Problem to solve →
Your output should repeat the entries below exactly. It should contain no images.

Excerpted records: Begin

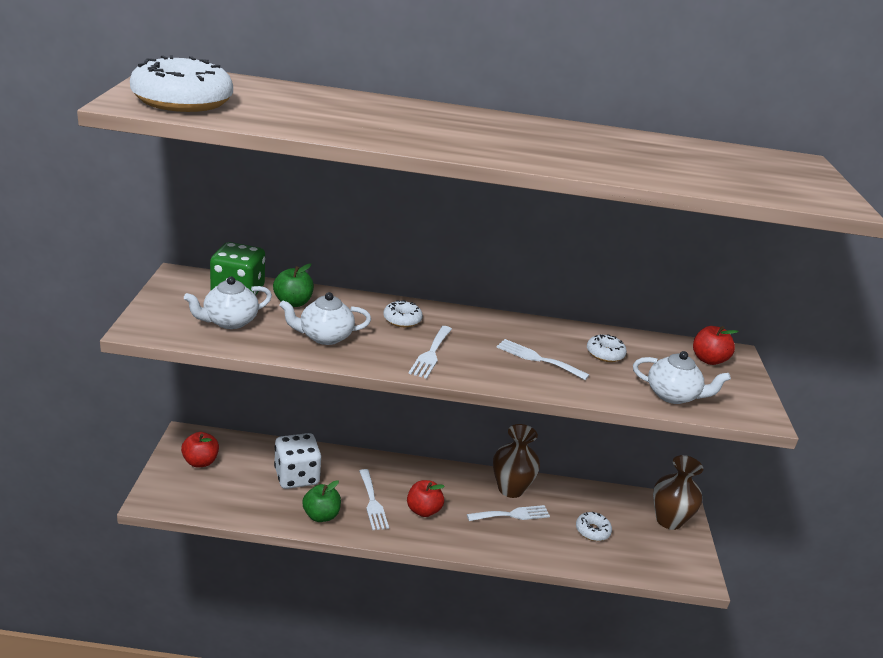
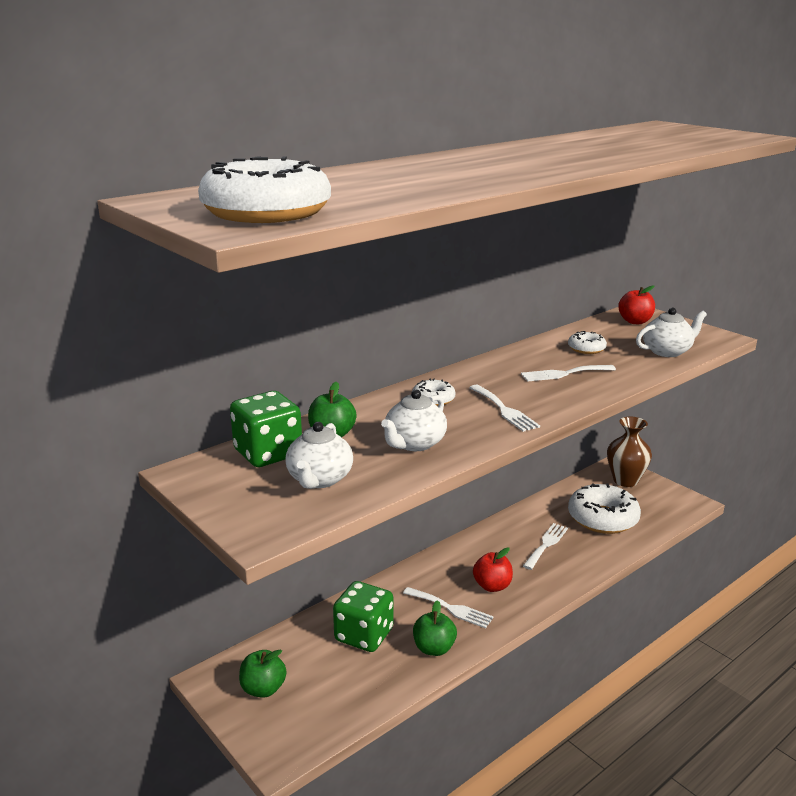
camera: 40 degrees left, 5 degrees down
red apple [181,432,219,467] -> green apple [239,650,287,698]
white dice [274,433,321,489] -> green dice [333,581,393,652]
brown vase [493,424,540,498] -> none
white donut [576,512,612,541] -> white donut [568,483,641,534], size x2.05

Excerpted records: End

Result for this exercise →
camera: 40 degrees left, 5 degrees down
red apple [181,432,219,467] -> green apple [239,650,287,698]
white dice [274,433,321,489] -> green dice [333,581,393,652]
brown vase [493,424,540,498] -> none
white donut [576,512,612,541] -> white donut [568,483,641,534], size x2.05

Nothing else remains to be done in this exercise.